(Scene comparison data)
......
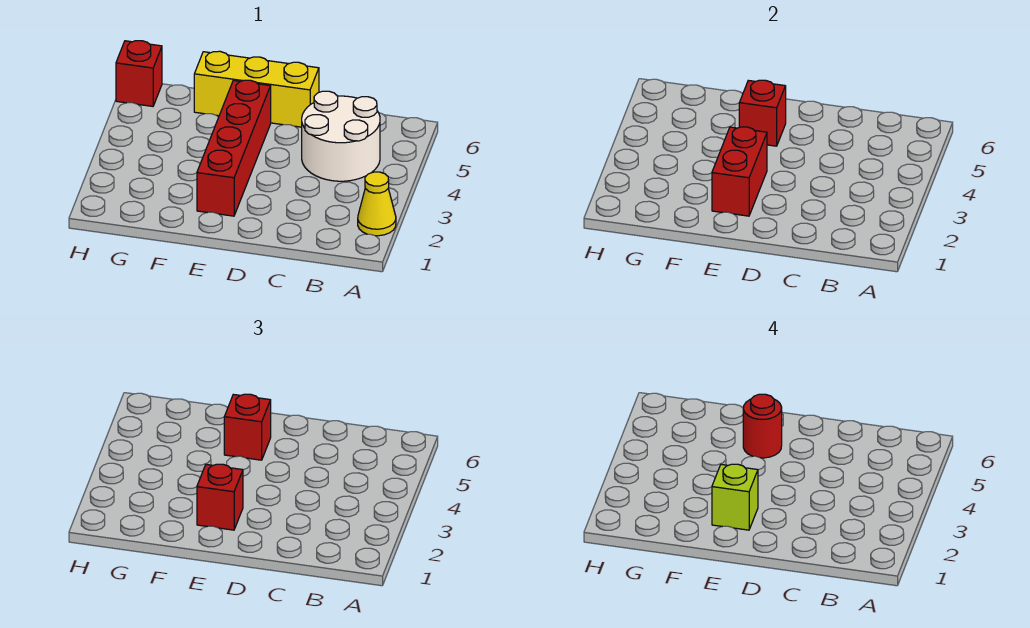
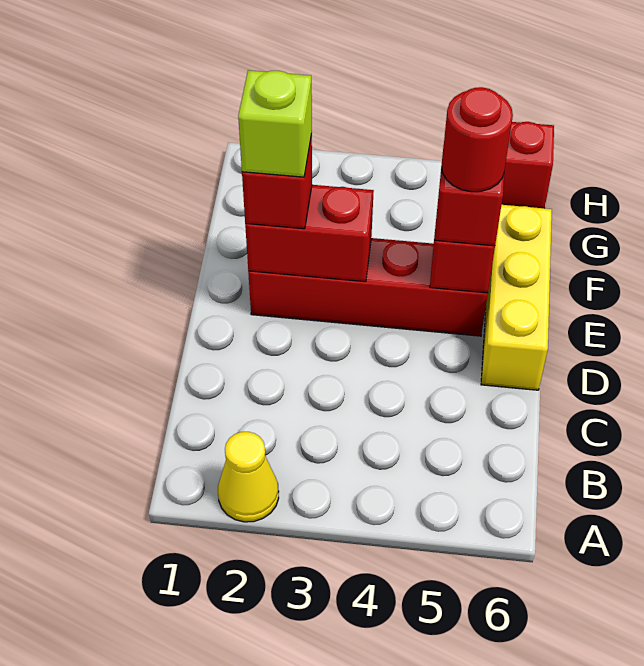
white round brick B4:C5 level 1 -> none

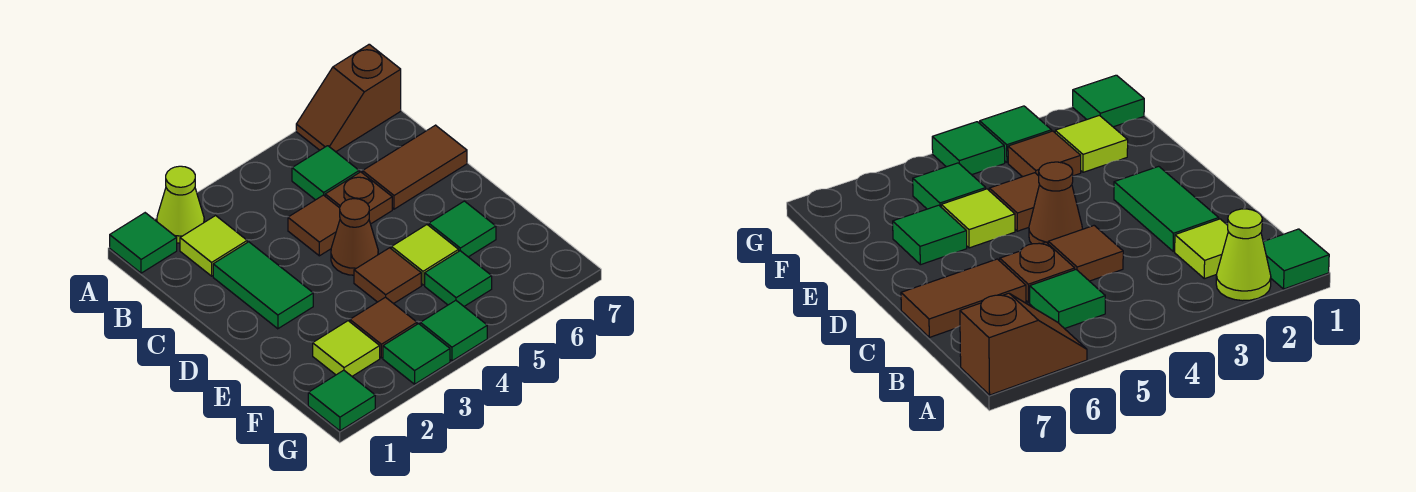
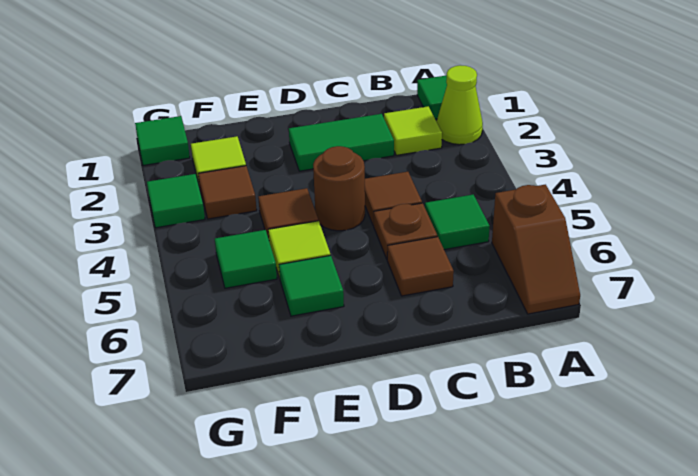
brown slope A6:A7 level 1 top 7 -> brown slope A6:A7 level 1 top 6
brown tile C6:C7 level 1 -> brown tile C6 level 1
brown cone D4 level 1 -> brown round brick D4 level 1
green tile G4 level 1 -> none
......
- **REQUIRED WORK**
What you return should consist solely of the lines from the one containing "brown slope A6:A7 level 1 top 7" through the end of the entries above, reproduced exactly.

- **TASK RESPONSE**
brown slope A6:A7 level 1 top 7 -> brown slope A6:A7 level 1 top 6
brown tile C6:C7 level 1 -> brown tile C6 level 1
brown cone D4 level 1 -> brown round brick D4 level 1
green tile G4 level 1 -> none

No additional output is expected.